Revision comparison data:

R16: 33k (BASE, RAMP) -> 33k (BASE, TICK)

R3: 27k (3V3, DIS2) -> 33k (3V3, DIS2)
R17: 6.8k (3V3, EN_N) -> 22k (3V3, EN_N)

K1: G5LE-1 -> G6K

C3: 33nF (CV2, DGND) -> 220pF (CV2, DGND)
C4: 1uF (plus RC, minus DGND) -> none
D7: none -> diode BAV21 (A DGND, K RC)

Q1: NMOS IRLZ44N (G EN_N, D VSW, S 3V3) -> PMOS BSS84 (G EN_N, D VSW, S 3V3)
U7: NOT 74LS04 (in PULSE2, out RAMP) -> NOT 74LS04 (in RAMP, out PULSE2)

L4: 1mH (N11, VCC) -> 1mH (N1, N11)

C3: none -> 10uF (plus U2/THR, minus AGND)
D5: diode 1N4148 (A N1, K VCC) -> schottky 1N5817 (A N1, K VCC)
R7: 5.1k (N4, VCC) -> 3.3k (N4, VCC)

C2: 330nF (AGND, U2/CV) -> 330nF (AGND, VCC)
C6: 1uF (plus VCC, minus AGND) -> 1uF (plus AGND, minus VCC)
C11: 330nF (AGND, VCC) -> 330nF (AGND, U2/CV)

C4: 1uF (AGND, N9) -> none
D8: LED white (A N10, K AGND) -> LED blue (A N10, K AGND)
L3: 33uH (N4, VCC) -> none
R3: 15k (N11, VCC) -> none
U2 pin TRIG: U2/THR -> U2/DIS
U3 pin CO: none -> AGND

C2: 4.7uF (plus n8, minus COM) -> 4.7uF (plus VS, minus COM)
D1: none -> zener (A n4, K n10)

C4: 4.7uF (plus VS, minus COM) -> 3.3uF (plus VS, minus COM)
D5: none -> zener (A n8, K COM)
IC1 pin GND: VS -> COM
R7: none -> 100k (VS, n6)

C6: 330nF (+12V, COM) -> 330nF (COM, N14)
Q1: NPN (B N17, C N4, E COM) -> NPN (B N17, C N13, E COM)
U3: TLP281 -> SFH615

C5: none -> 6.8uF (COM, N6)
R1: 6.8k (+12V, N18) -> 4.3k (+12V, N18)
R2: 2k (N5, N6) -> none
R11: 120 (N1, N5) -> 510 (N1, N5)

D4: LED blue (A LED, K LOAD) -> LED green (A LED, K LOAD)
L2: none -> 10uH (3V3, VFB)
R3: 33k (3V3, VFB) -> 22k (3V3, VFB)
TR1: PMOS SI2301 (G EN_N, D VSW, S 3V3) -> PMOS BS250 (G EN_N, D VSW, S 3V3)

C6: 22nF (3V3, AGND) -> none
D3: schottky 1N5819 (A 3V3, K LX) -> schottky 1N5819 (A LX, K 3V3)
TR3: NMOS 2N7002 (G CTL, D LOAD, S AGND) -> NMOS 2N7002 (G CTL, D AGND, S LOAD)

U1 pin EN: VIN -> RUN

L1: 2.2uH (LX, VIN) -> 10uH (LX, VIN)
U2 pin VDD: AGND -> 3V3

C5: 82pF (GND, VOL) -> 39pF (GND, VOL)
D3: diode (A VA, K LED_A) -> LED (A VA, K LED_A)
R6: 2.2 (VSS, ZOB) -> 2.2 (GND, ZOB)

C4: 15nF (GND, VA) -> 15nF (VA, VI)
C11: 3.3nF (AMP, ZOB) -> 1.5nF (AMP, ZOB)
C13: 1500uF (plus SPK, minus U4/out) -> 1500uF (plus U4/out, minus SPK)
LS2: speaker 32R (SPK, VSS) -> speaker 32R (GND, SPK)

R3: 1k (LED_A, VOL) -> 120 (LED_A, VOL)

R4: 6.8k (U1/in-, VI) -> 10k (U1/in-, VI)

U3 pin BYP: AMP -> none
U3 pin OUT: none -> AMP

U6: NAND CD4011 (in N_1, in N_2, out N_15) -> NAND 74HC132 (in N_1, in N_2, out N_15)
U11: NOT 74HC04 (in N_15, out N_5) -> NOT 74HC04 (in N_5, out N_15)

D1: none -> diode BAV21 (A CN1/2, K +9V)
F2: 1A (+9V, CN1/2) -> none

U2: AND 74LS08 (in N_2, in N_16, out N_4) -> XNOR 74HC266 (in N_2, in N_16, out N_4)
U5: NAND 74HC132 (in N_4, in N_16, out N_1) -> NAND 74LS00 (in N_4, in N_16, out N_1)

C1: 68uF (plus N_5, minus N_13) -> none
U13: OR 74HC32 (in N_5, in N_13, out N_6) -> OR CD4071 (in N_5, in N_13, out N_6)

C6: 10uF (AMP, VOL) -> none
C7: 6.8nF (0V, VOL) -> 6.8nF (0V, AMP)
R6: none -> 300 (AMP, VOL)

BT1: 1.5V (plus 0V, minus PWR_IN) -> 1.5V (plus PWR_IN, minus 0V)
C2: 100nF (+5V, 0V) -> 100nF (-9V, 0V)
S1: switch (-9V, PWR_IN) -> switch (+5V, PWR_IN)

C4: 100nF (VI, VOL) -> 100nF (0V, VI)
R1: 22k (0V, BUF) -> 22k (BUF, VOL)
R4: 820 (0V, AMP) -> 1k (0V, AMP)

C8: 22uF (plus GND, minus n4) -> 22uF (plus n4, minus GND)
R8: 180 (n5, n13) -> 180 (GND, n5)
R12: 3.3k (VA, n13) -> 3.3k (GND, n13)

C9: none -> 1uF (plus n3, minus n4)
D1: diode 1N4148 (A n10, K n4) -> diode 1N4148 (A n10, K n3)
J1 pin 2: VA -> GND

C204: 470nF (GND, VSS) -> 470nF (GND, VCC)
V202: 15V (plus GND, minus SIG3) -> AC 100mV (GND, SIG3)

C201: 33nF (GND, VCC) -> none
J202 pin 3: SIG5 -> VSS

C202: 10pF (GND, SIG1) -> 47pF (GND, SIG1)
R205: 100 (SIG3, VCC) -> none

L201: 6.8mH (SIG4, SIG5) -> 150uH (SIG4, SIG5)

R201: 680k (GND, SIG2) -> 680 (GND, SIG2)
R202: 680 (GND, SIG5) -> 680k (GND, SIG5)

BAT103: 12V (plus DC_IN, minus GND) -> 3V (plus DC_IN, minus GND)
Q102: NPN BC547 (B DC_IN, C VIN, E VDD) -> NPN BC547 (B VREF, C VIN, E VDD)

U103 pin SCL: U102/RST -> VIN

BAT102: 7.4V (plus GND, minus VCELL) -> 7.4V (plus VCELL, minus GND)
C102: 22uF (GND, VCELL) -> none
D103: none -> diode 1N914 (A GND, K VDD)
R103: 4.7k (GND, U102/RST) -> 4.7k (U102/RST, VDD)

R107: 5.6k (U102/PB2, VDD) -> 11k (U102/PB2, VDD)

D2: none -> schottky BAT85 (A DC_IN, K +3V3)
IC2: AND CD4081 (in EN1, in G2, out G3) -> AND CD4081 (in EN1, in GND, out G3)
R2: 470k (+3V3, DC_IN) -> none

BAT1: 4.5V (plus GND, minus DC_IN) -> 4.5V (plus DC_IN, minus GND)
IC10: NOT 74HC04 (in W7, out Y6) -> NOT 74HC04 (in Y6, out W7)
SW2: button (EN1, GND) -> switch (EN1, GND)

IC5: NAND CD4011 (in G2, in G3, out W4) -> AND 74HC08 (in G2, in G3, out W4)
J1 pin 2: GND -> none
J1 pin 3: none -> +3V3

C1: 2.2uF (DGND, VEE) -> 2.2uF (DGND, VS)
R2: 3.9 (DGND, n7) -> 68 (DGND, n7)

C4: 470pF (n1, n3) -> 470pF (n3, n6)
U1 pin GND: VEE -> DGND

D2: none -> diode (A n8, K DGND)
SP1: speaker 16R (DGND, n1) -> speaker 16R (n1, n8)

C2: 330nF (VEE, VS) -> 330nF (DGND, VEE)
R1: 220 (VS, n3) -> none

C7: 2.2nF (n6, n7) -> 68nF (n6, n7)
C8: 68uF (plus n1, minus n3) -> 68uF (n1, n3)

Task to carry out ▸ As listed above, the lines from the line with "C6: 330nF (+12V, COM) -> 330nF (COM, N14)" to the line with "F2: 1A (+9V, CN1/2) -> none" are to be echoed exactly, with both ends included and nothing added.

Answer below ▸
C6: 330nF (+12V, COM) -> 330nF (COM, N14)
Q1: NPN (B N17, C N4, E COM) -> NPN (B N17, C N13, E COM)
U3: TLP281 -> SFH615

C5: none -> 6.8uF (COM, N6)
R1: 6.8k (+12V, N18) -> 4.3k (+12V, N18)
R2: 2k (N5, N6) -> none
R11: 120 (N1, N5) -> 510 (N1, N5)

D4: LED blue (A LED, K LOAD) -> LED green (A LED, K LOAD)
L2: none -> 10uH (3V3, VFB)
R3: 33k (3V3, VFB) -> 22k (3V3, VFB)
TR1: PMOS SI2301 (G EN_N, D VSW, S 3V3) -> PMOS BS250 (G EN_N, D VSW, S 3V3)

C6: 22nF (3V3, AGND) -> none
D3: schottky 1N5819 (A 3V3, K LX) -> schottky 1N5819 (A LX, K 3V3)
TR3: NMOS 2N7002 (G CTL, D LOAD, S AGND) -> NMOS 2N7002 (G CTL, D AGND, S LOAD)

U1 pin EN: VIN -> RUN

L1: 2.2uH (LX, VIN) -> 10uH (LX, VIN)
U2 pin VDD: AGND -> 3V3

C5: 82pF (GND, VOL) -> 39pF (GND, VOL)
D3: diode (A VA, K LED_A) -> LED (A VA, K LED_A)
R6: 2.2 (VSS, ZOB) -> 2.2 (GND, ZOB)

C4: 15nF (GND, VA) -> 15nF (VA, VI)
C11: 3.3nF (AMP, ZOB) -> 1.5nF (AMP, ZOB)
C13: 1500uF (plus SPK, minus U4/out) -> 1500uF (plus U4/out, minus SPK)
LS2: speaker 32R (SPK, VSS) -> speaker 32R (GND, SPK)

R3: 1k (LED_A, VOL) -> 120 (LED_A, VOL)

R4: 6.8k (U1/in-, VI) -> 10k (U1/in-, VI)

U3 pin BYP: AMP -> none
U3 pin OUT: none -> AMP

U6: NAND CD4011 (in N_1, in N_2, out N_15) -> NAND 74HC132 (in N_1, in N_2, out N_15)
U11: NOT 74HC04 (in N_15, out N_5) -> NOT 74HC04 (in N_5, out N_15)

D1: none -> diode BAV21 (A CN1/2, K +9V)
F2: 1A (+9V, CN1/2) -> none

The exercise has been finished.